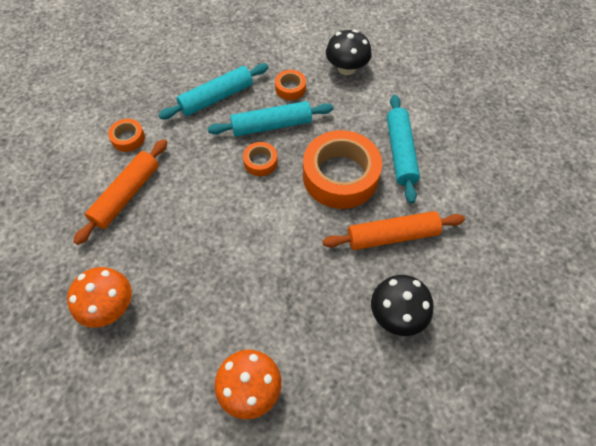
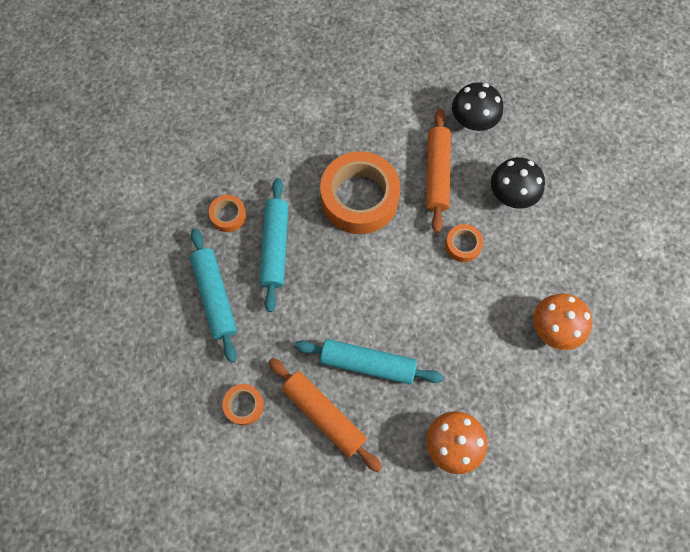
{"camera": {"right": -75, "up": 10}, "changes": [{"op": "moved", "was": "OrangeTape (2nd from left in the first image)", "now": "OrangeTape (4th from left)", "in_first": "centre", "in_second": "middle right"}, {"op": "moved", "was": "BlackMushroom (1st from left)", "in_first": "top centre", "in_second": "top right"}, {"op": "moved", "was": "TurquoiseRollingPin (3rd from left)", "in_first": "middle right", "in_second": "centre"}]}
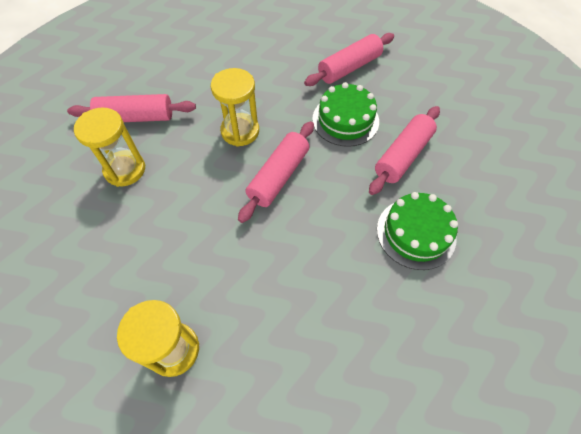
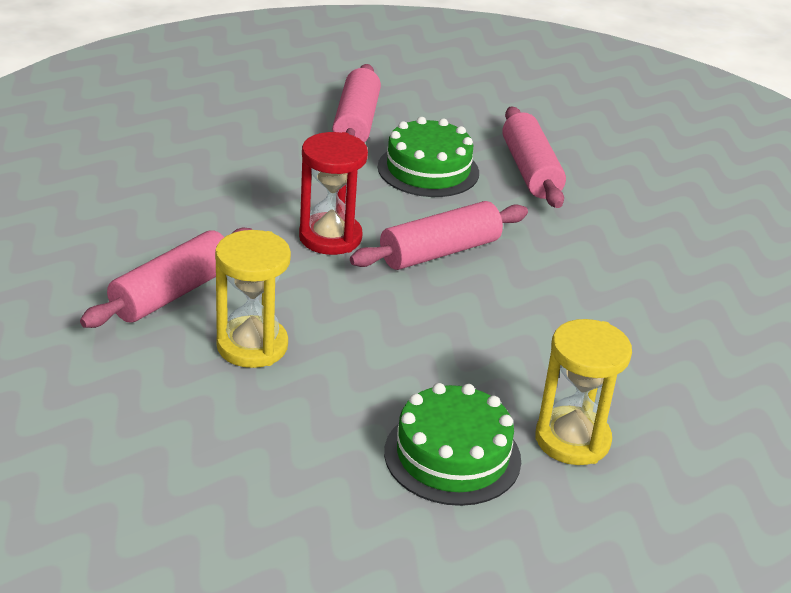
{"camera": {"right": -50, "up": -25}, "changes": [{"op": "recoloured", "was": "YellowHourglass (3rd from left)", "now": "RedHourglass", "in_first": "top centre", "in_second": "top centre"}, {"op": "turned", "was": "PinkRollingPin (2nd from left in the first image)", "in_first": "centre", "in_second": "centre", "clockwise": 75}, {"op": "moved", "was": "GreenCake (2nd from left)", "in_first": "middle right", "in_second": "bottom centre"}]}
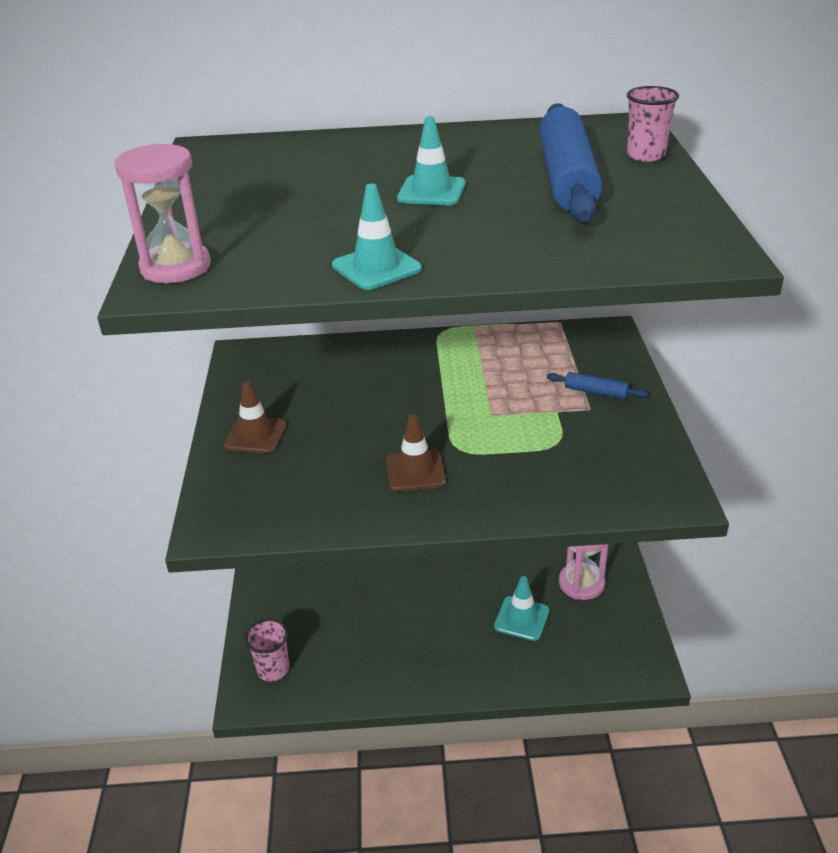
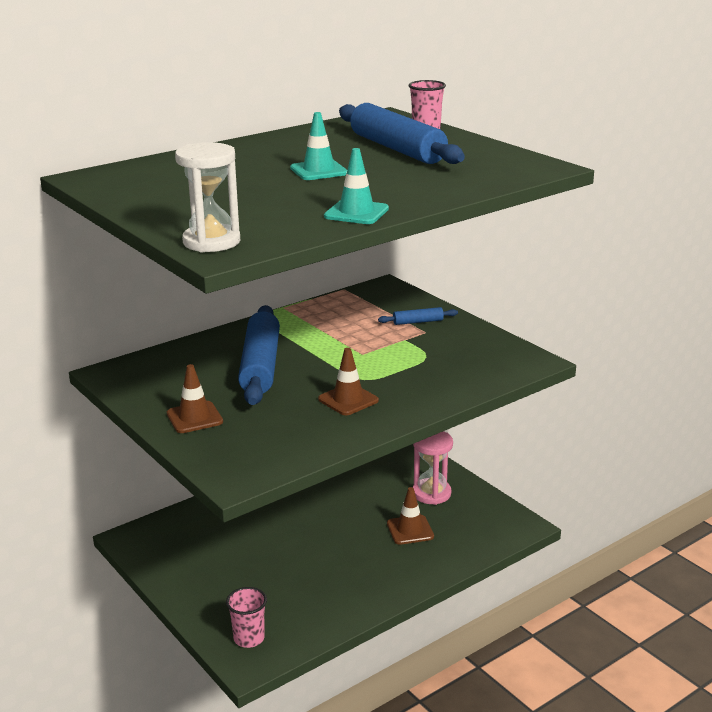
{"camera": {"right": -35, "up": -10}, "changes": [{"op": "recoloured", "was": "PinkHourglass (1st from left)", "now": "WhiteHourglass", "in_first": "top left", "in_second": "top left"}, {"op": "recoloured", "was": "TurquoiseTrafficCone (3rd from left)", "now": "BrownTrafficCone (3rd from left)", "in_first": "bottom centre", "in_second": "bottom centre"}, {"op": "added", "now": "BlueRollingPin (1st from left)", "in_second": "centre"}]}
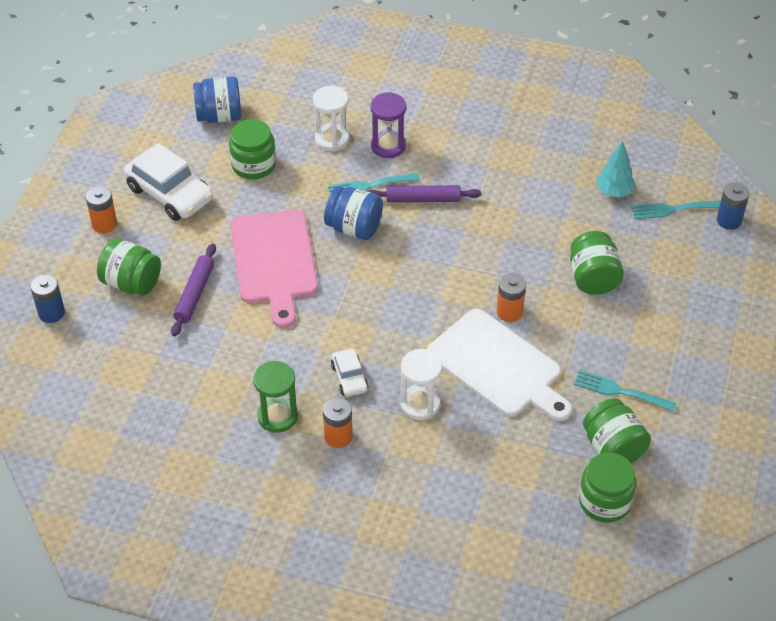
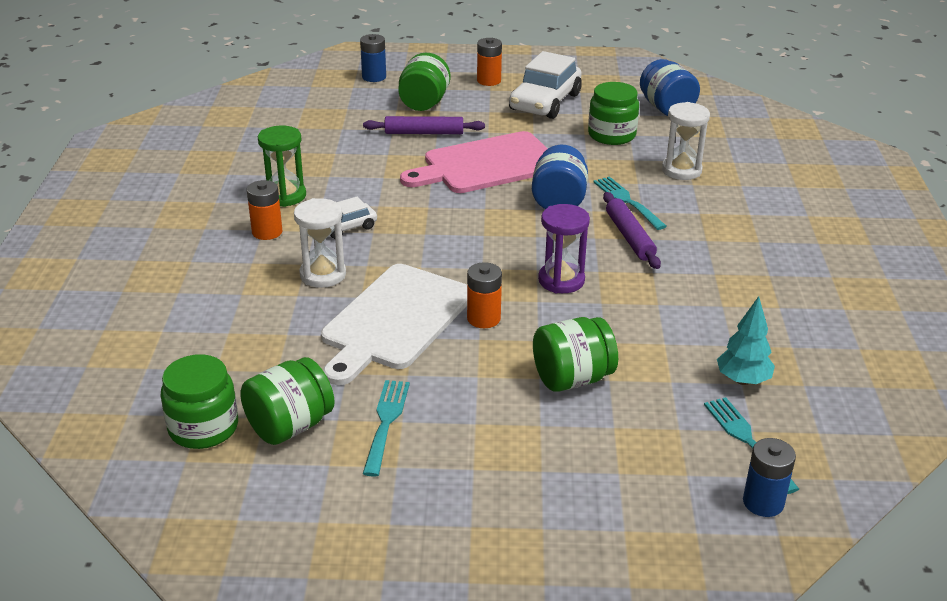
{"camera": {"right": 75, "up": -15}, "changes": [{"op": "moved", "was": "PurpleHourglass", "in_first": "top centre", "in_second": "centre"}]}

★ ★ ★ ★

* Try it *
Retype the data shown above exactly, excluding any picture it contains.

* Worked solution *
{"camera": {"right": -75, "up": 10}, "changes": [{"op": "moved", "was": "OrangeTape (2nd from left in the first image)", "now": "OrangeTape (4th from left)", "in_first": "centre", "in_second": "middle right"}, {"op": "moved", "was": "BlackMushroom (1st from left)", "in_first": "top centre", "in_second": "top right"}, {"op": "moved", "was": "TurquoiseRollingPin (3rd from left)", "in_first": "middle right", "in_second": "centre"}]}
{"camera": {"right": -50, "up": -25}, "changes": [{"op": "recoloured", "was": "YellowHourglass (3rd from left)", "now": "RedHourglass", "in_first": "top centre", "in_second": "top centre"}, {"op": "turned", "was": "PinkRollingPin (2nd from left in the first image)", "in_first": "centre", "in_second": "centre", "clockwise": 75}, {"op": "moved", "was": "GreenCake (2nd from left)", "in_first": "middle right", "in_second": "bottom centre"}]}
{"camera": {"right": -35, "up": -10}, "changes": [{"op": "recoloured", "was": "PinkHourglass (1st from left)", "now": "WhiteHourglass", "in_first": "top left", "in_second": "top left"}, {"op": "recoloured", "was": "TurquoiseTrafficCone (3rd from left)", "now": "BrownTrafficCone (3rd from left)", "in_first": "bottom centre", "in_second": "bottom centre"}, {"op": "added", "now": "BlueRollingPin (1st from left)", "in_second": "centre"}]}
{"camera": {"right": 75, "up": -15}, "changes": [{"op": "moved", "was": "PurpleHourglass", "in_first": "top centre", "in_second": "centre"}]}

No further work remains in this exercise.